* Goal of the exercise *
Only the closing stretch of the material is wanted: the line containing "(536, 279) = (483, 328): orange" and every line after it, transcribed exactly.

* Provided data *
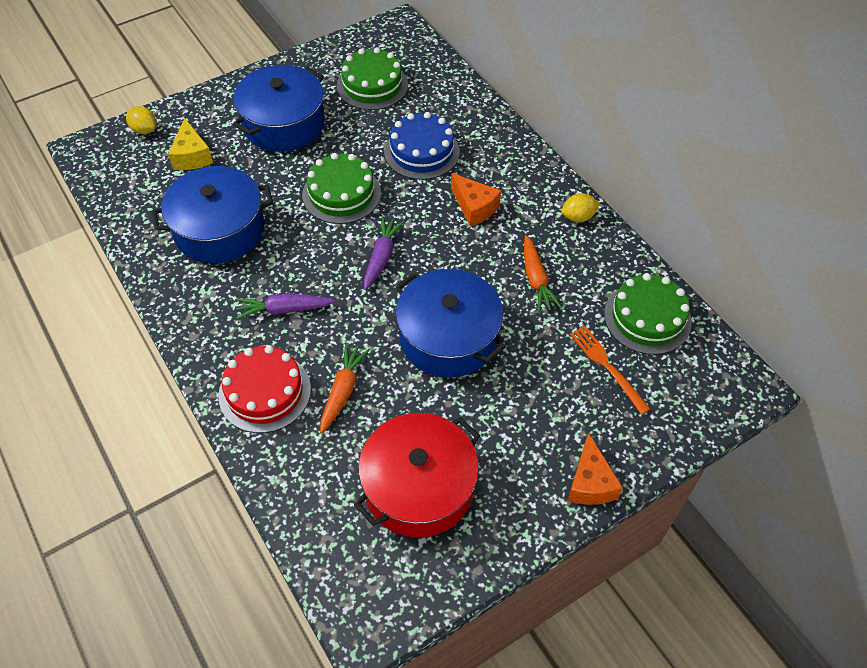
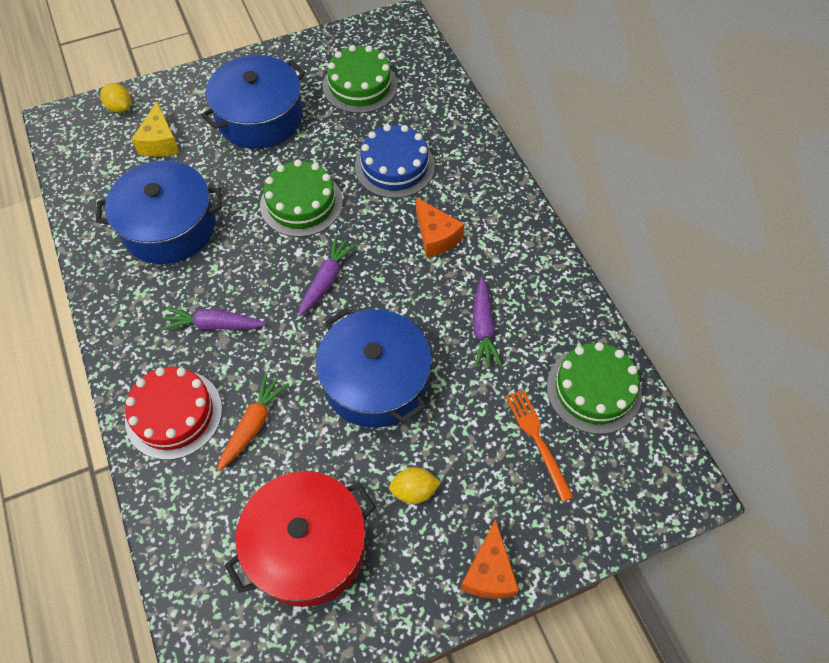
camera: 10 degrees right, 5 degrees up
(536, 279) = (483, 328): orange carrot -> purple carrot
(578, 217) = (544, 262): yellow lemon -> yellow lemon (414, 491)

* Result below *
(536, 279) = (483, 328): orange carrot -> purple carrot
(578, 217) = (544, 262): yellow lemon -> yellow lemon (414, 491)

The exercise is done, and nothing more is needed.